Your instructions. Every line from the opening of the records to the line with "blue heart [214,177,267,215]" should be restated exactly, with both ends included and the pictures left out.

*** Opening The records ***

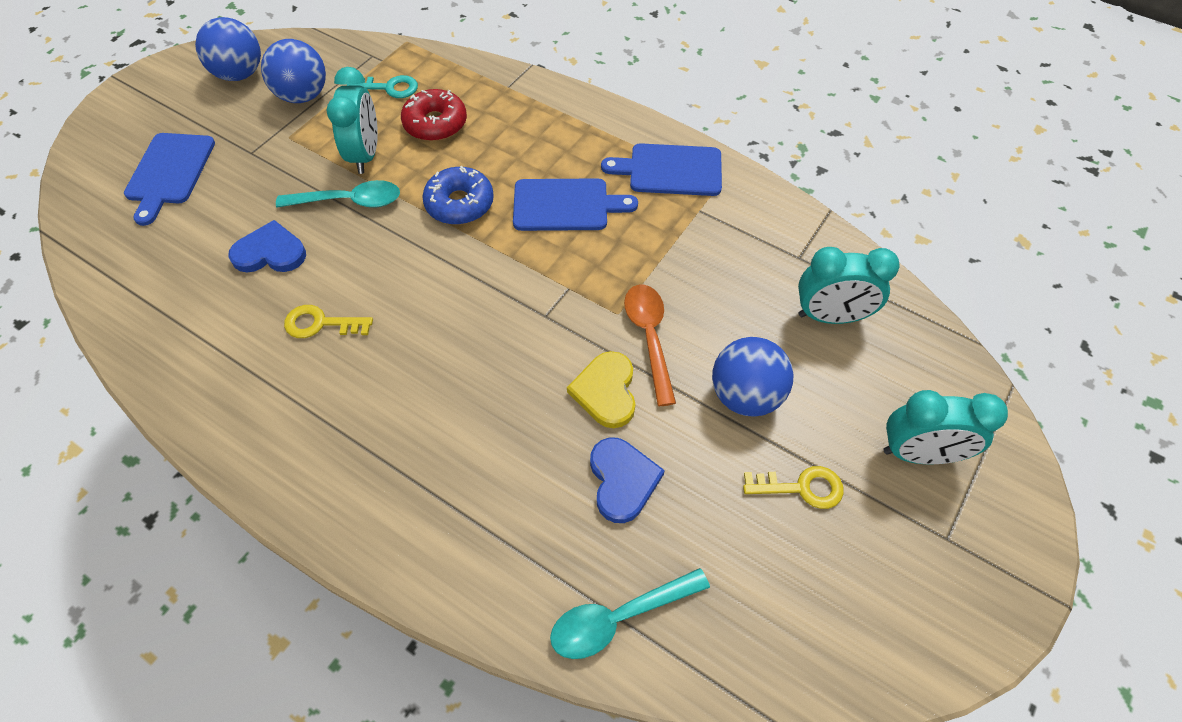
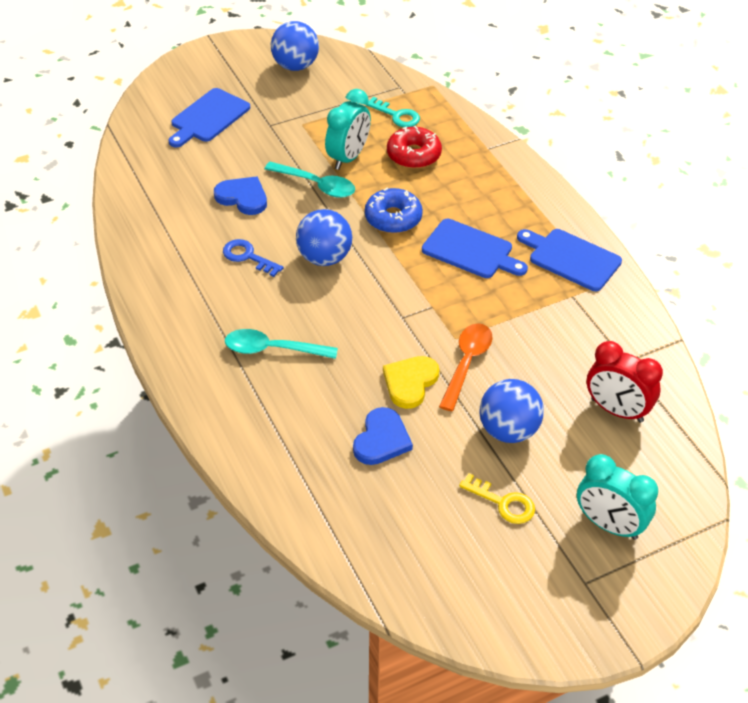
camera: 30 degrees right, 10 degrees down
blue ball [261,39,326,103] -> blue ball moved to [296,209,352,266]
yellow key [284,305,373,338] -> blue key [223,239,283,277]
turquoise spoon [550,568,710,659] -> turquoise spoon moved to [225,329,338,359]
turquoise clock [798,247,900,324] -> red clock [587,341,663,423]

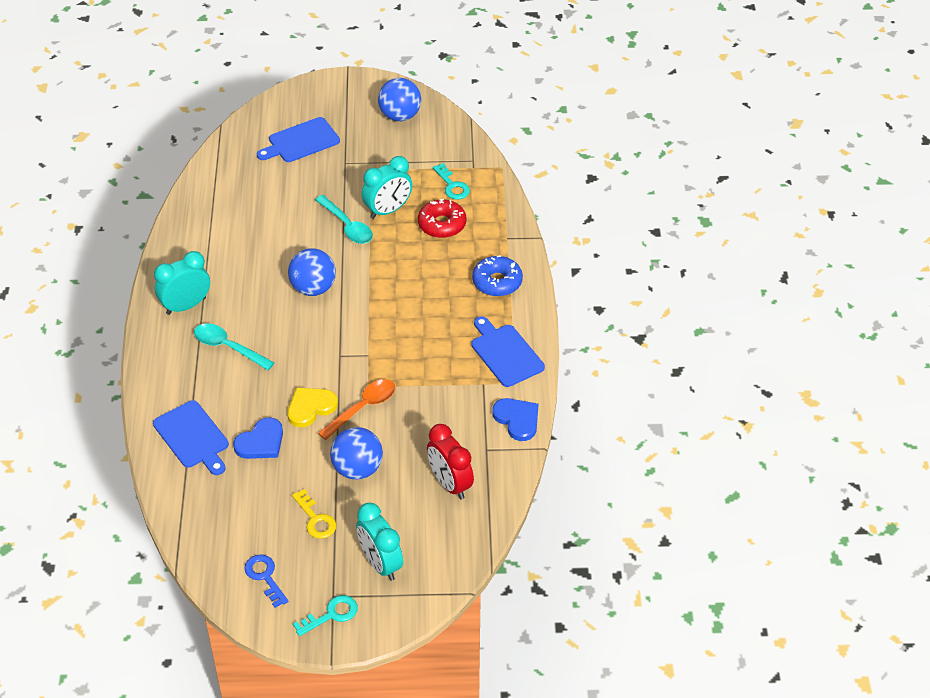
camera: 25 degrees right, 0 degrees up
blue heart [214,177,267,215] -> blue heart moved to [492,398,538,441]
blue key [223,239,283,277] -> blue key moved to [244,554,288,608]
blue donut [365,188,423,233] -> blue donut moved to [472,255,523,297]
blue cutting board [422,219,528,278] -> blue cutting board moved to [153,400,229,475]
none -> turquoise clock [154,251,210,315]
none -> turquoise key [293,595,358,636]

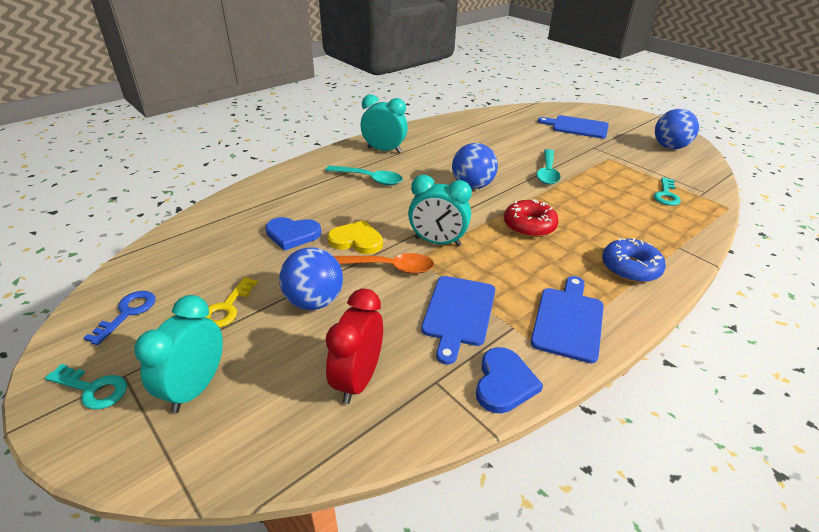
camera: 50 degrees right, 10 degrees down
blue cutting board [153,400,229,475] -> blue cutting board moved to [421,276,495,365]
turquoise spoon [194,323,274,370] -> turquoise spoon turned 120 degrees clockwise [325,165,403,185]
turquoise clock [362,156,412,219] -> turquoise clock moved to [408,175,472,246]
red donut [418,199,467,238] -> red donut moved to [504,199,559,237]

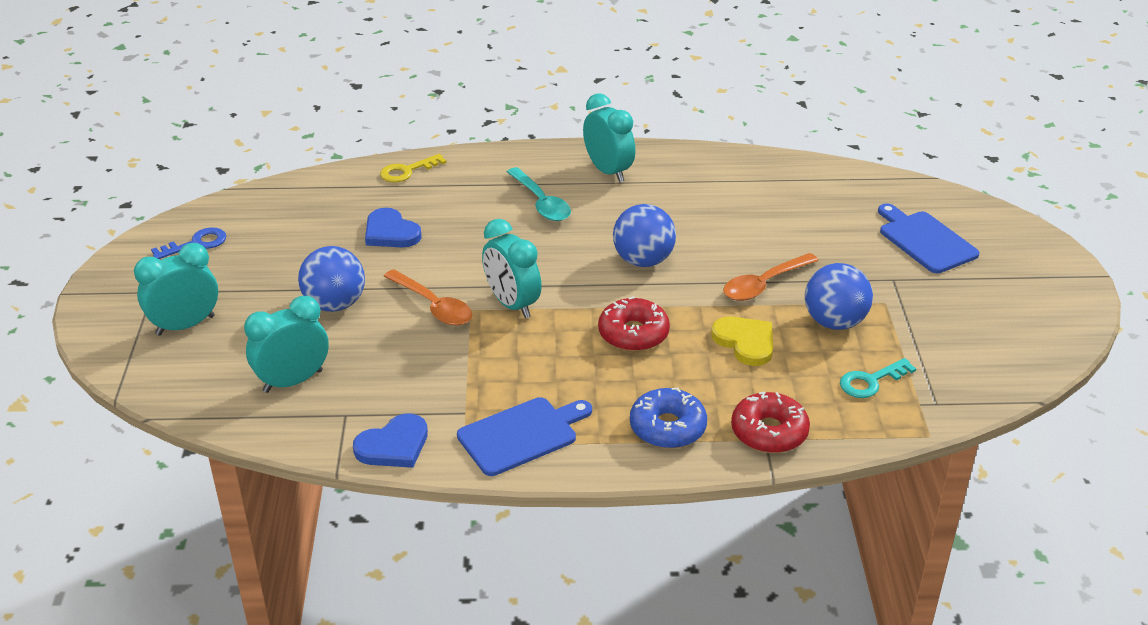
camera: 40 degrees right, 0 degrees up
turquoise key [45,364,127,410] -> none
yellow key [206,277,258,328] -> yellow key moved to [380,154,446,182]
red clock [326,289,383,404] -> turquoise clock [244,296,329,393]
yellow heart [327,220,383,254] -> yellow heart moved to [711,317,773,366]
blue cutting board [421,276,495,365] -> none
turquoise spoon [537,149,561,184] -> orange spoon [723,253,819,301]
blue ball [655,109,699,149] -> blue ball moved to [805,263,873,330]
none -> red donut [731,391,810,453]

*** Closing The records ***

Exercise answer.
camera: 30 degrees right, 10 degrees down
blue ball [261,39,326,103] -> blue ball moved to [296,209,352,266]
yellow key [284,305,373,338] -> blue key [223,239,283,277]
turquoise spoon [550,568,710,659] -> turquoise spoon moved to [225,329,338,359]
turquoise clock [798,247,900,324] -> red clock [587,341,663,423]

camera: 25 degrees right, 0 degrees up
blue heart [214,177,267,215] -> blue heart moved to [492,398,538,441]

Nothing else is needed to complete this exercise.